• Records to process:
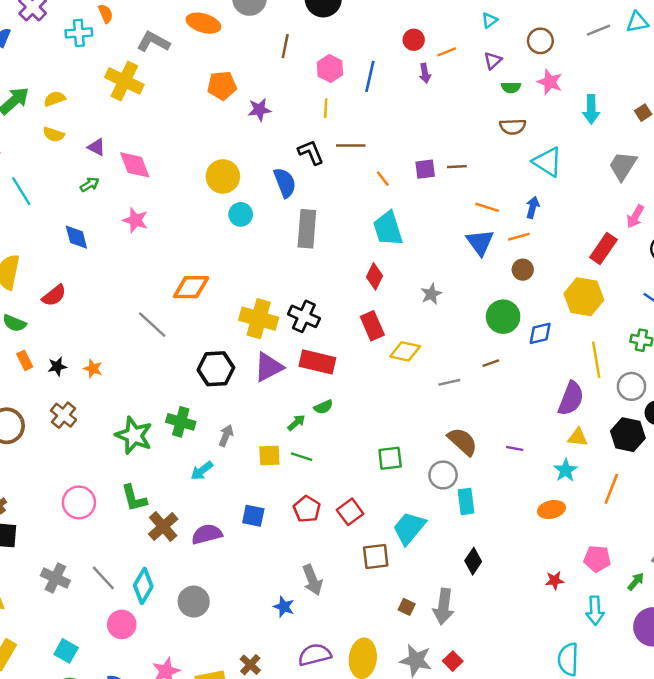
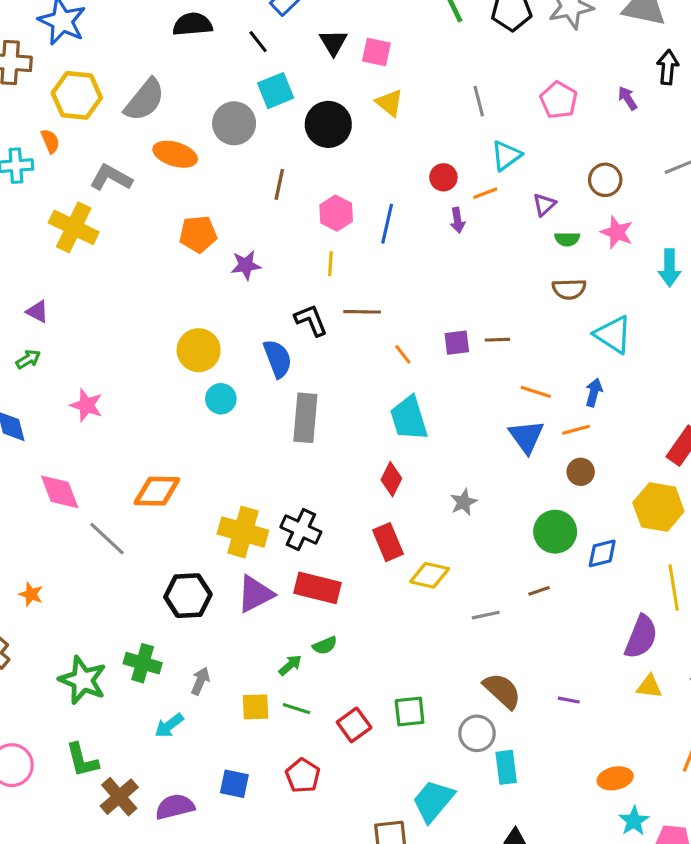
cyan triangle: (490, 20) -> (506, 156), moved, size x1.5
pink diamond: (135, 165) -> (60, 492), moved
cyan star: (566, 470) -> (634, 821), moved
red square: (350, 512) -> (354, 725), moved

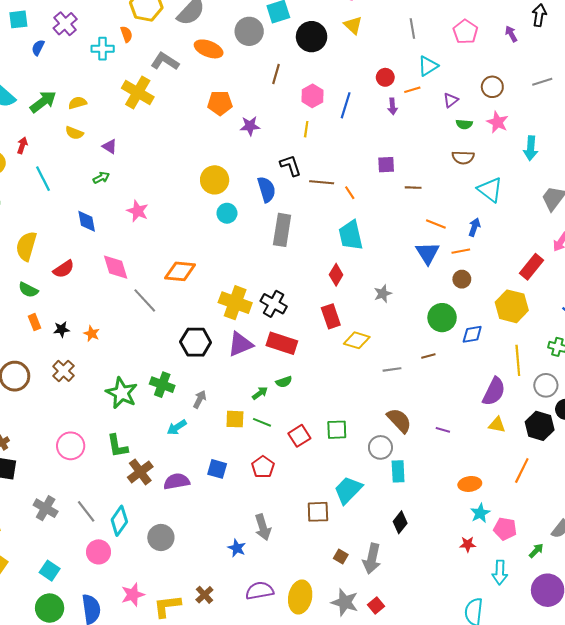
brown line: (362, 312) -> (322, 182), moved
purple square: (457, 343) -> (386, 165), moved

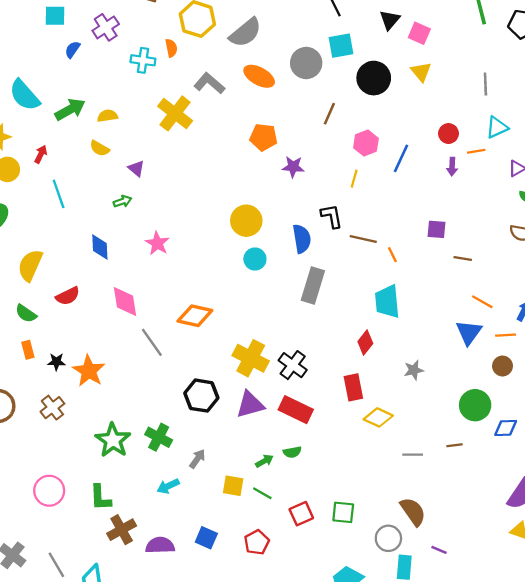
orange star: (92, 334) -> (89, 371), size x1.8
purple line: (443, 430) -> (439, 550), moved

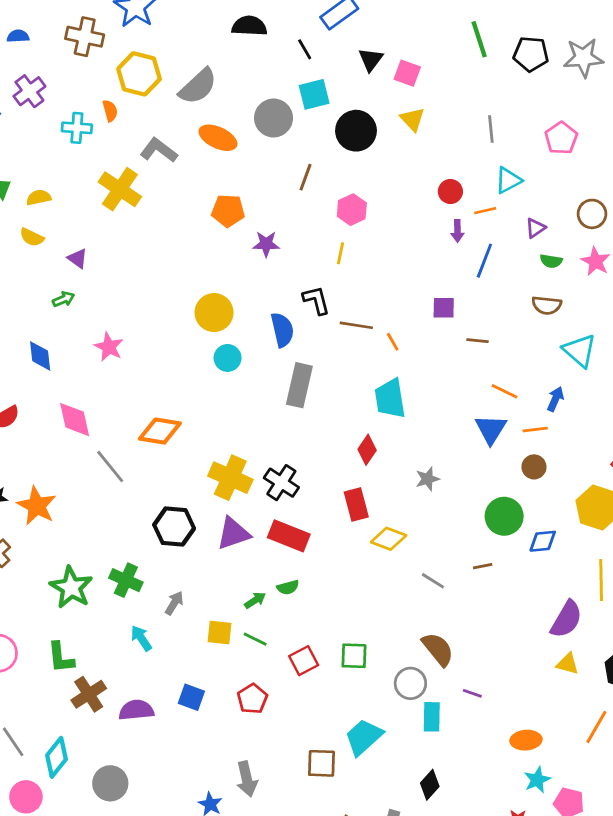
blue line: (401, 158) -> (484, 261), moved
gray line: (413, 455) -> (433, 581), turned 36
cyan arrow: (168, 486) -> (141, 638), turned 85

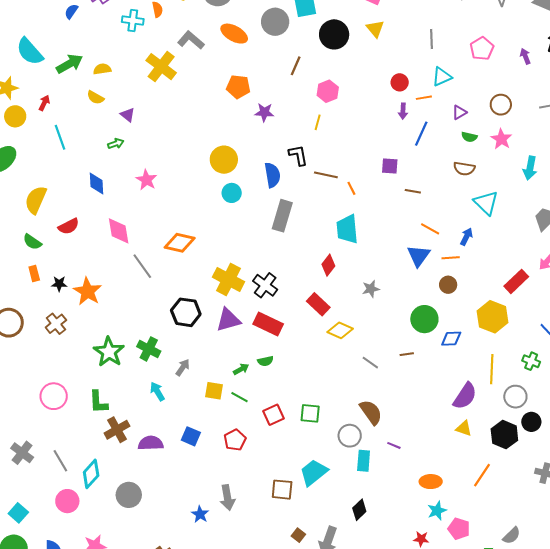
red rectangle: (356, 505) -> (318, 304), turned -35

• What to do:
Retype all the material word for word while skipping any picture it contains.

• Answer space:
cyan triangle: (490, 20) -> (506, 156), moved, size x1.5
pink diamond: (135, 165) -> (60, 492), moved
cyan star: (566, 470) -> (634, 821), moved
red square: (350, 512) -> (354, 725), moved

brown line: (362, 312) -> (322, 182), moved
purple square: (457, 343) -> (386, 165), moved

orange star: (92, 334) -> (89, 371), size x1.8
purple line: (443, 430) -> (439, 550), moved

blue line: (401, 158) -> (484, 261), moved
gray line: (413, 455) -> (433, 581), turned 36
cyan arrow: (168, 486) -> (141, 638), turned 85

red rectangle: (356, 505) -> (318, 304), turned -35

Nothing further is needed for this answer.